## How to complete this task
Every entry must be transcribed exactly. Pictures are not part of the copy.

(Structured diff data)
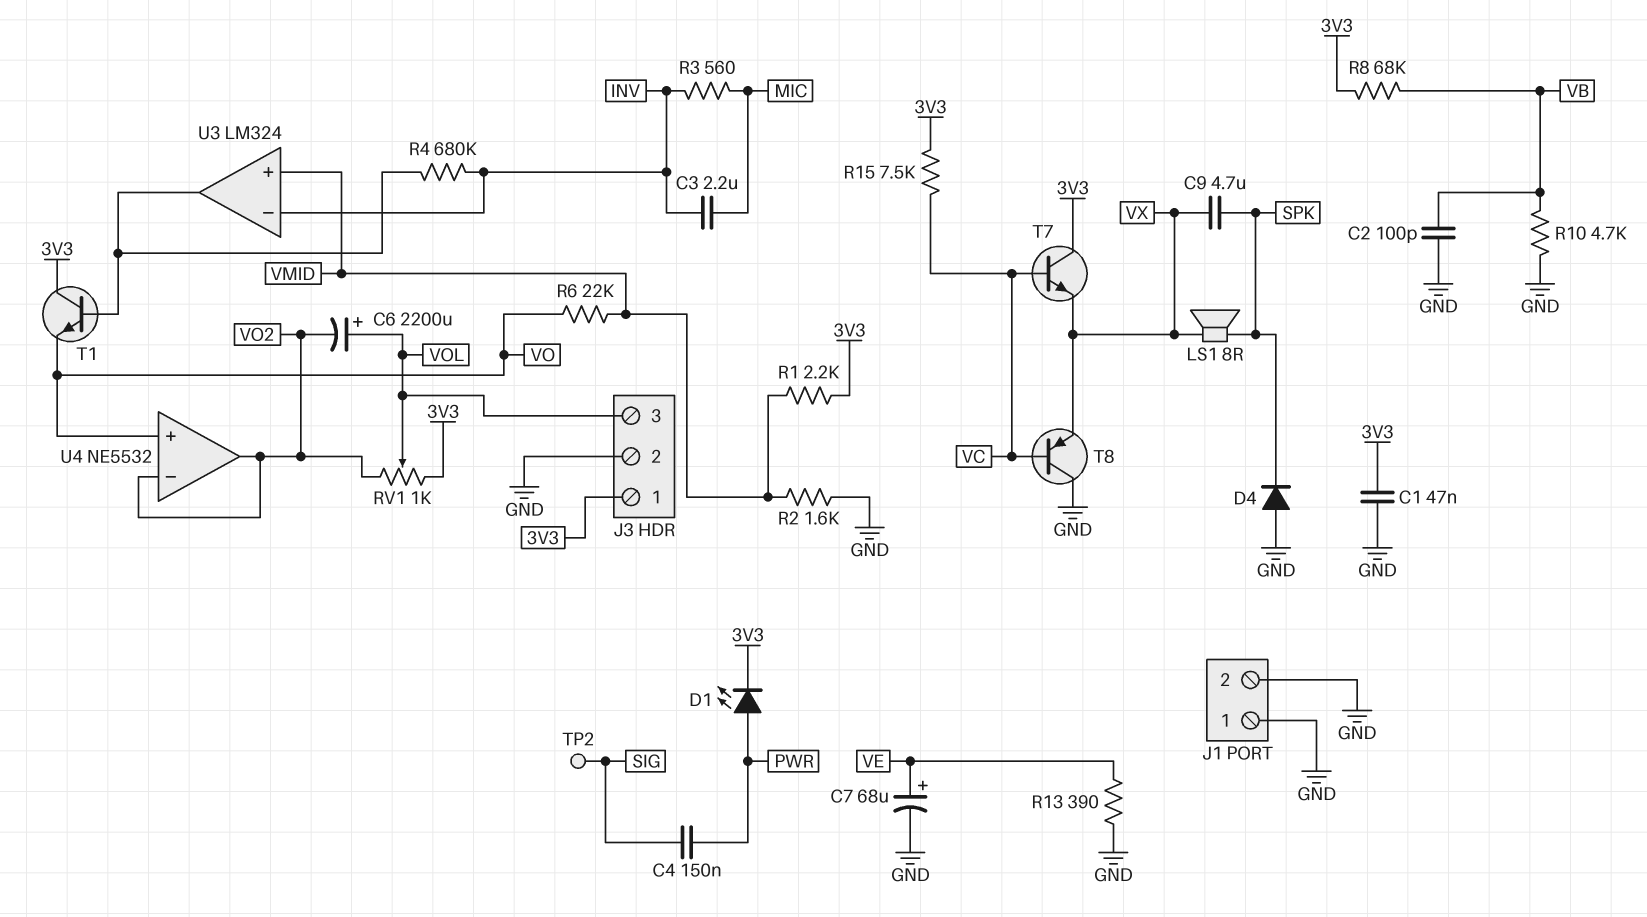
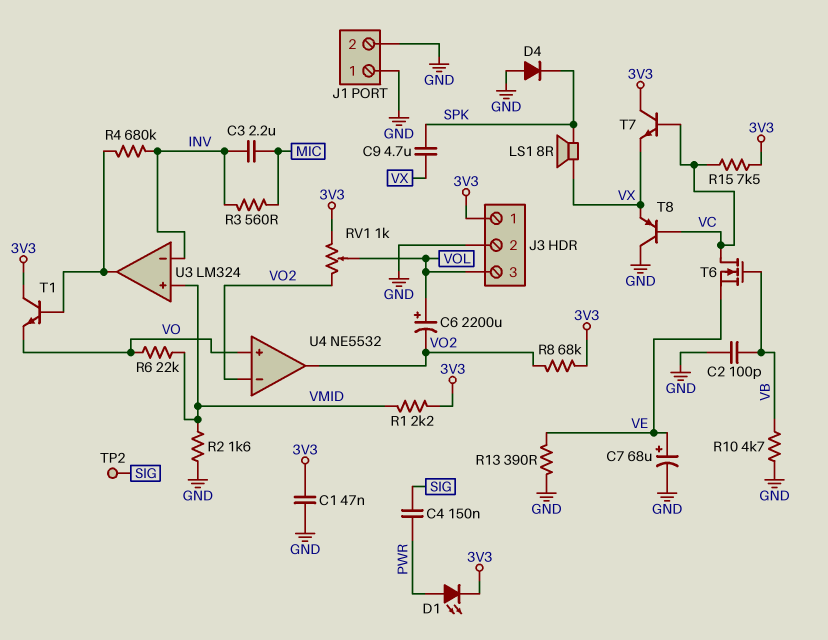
R8: 68k (3V3, VB) -> 68k (3V3, VO2)
T6: none -> NMOS (G VB, D VC, S VE)

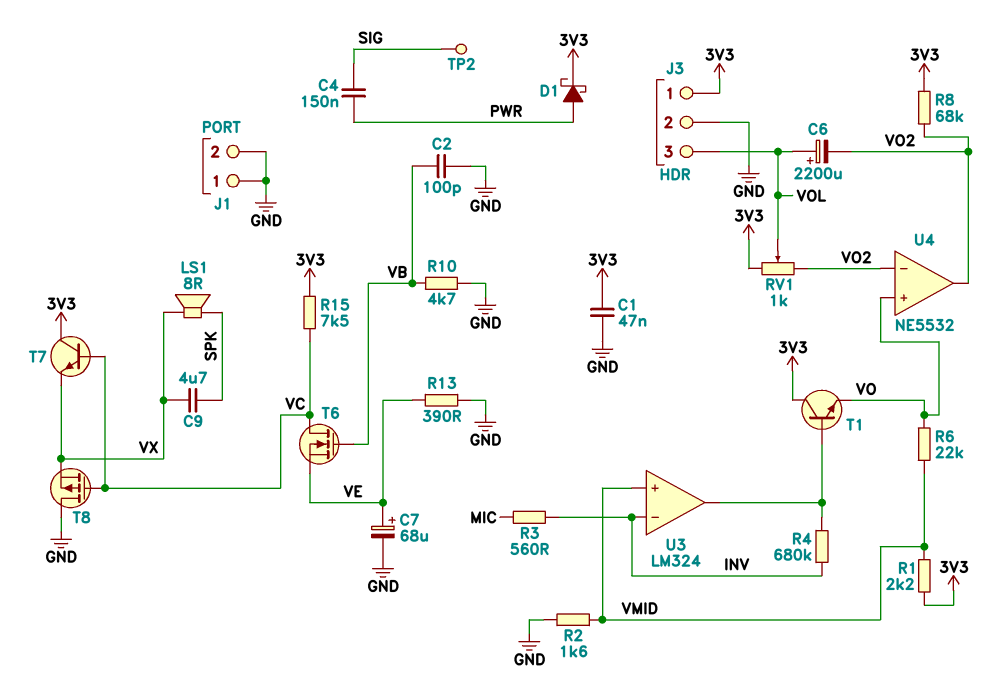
C3: 2.2uF (INV, MIC) -> none
D1: LED (A PWR, K 3V3) -> schottky (A PWR, K 3V3)
D4: diode (A GND, K SPK) -> none
T8: PNP (B VC, C GND, E VX) -> PMOS (G VC, D GND, S VX)

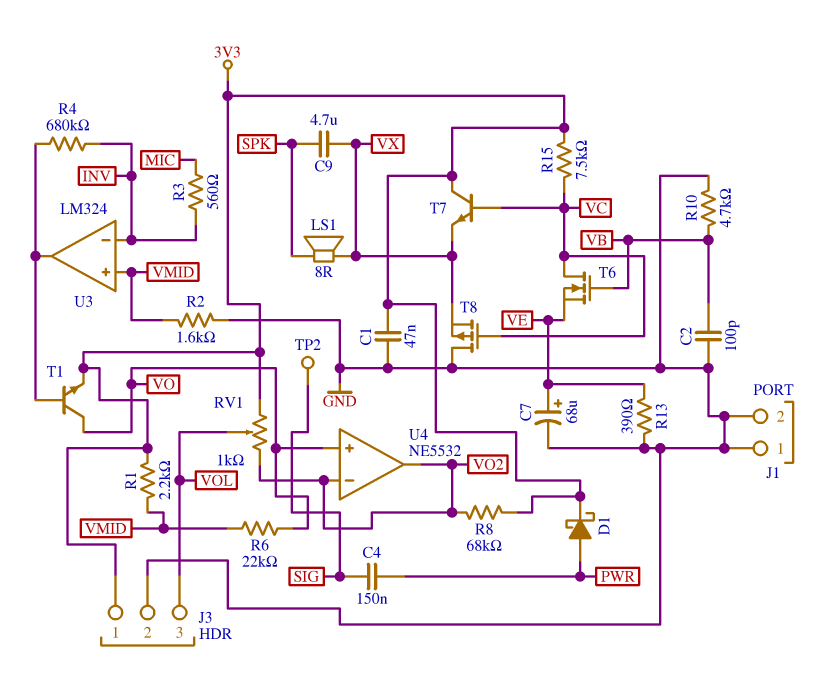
C6: 2200uF (plus VOL, minus VO2) -> none
T1: NPN (B U3/out, C 3V3, E VO) -> NPN (B U3/out, C VO, E 3V3)

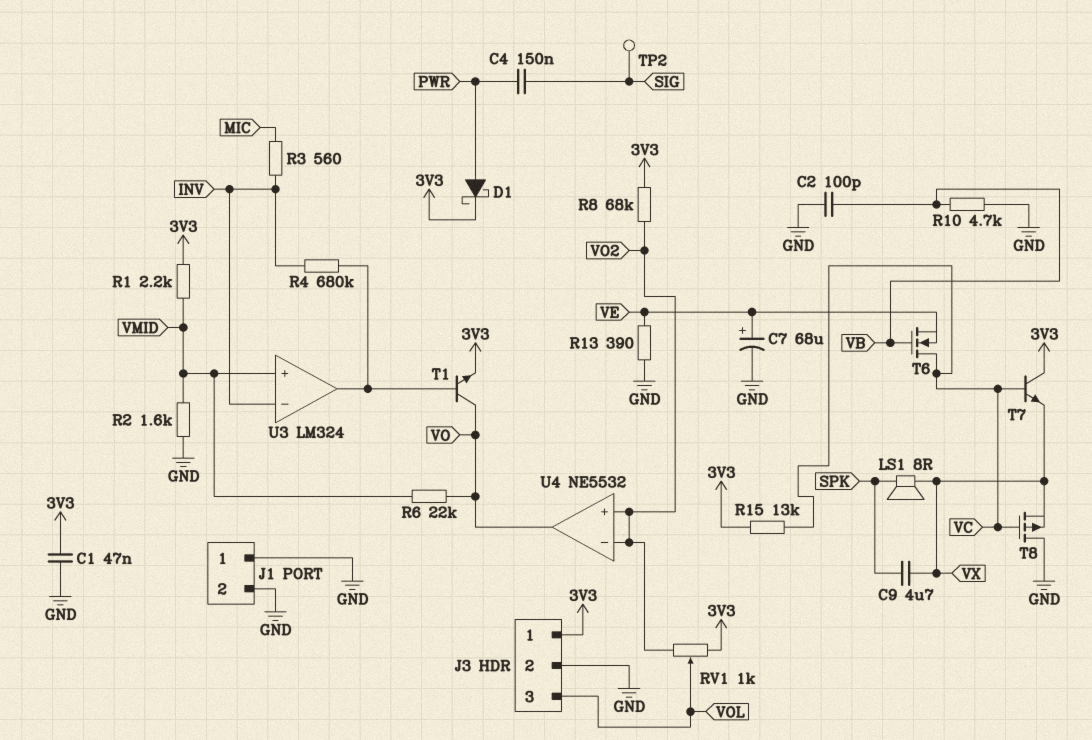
R15: 7.5k (3V3, VC) -> 13k (3V3, VC)
U4 pin in+: VO -> VO2
U4 pin out: VO2 -> VO

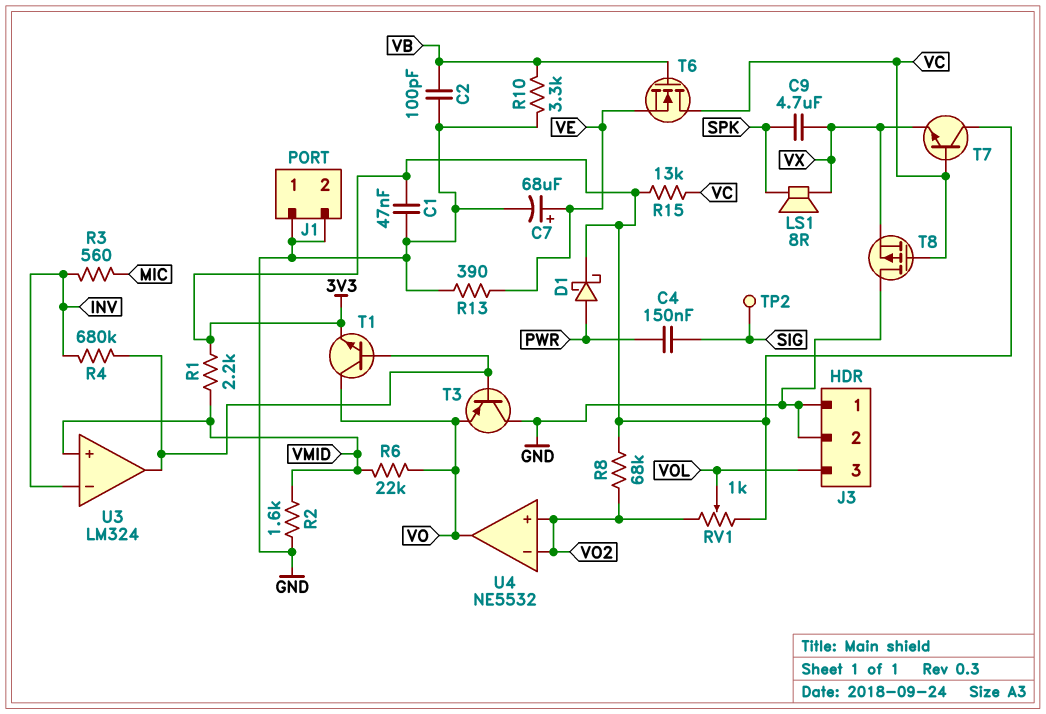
J3 pin 1: 3V3 -> GND
R10: 4.7k (GND, VB) -> 3.3k (GND, VB)
T3: none -> PNP (B U3/out, C GND, E VO)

## Solution
R8: 68k (3V3, VB) -> 68k (3V3, VO2)
T6: none -> NMOS (G VB, D VC, S VE)

C3: 2.2uF (INV, MIC) -> none
D1: LED (A PWR, K 3V3) -> schottky (A PWR, K 3V3)
D4: diode (A GND, K SPK) -> none
T8: PNP (B VC, C GND, E VX) -> PMOS (G VC, D GND, S VX)

C6: 2200uF (plus VOL, minus VO2) -> none
T1: NPN (B U3/out, C 3V3, E VO) -> NPN (B U3/out, C VO, E 3V3)

R15: 7.5k (3V3, VC) -> 13k (3V3, VC)
U4 pin in+: VO -> VO2
U4 pin out: VO2 -> VO

J3 pin 1: 3V3 -> GND
R10: 4.7k (GND, VB) -> 3.3k (GND, VB)
T3: none -> PNP (B U3/out, C GND, E VO)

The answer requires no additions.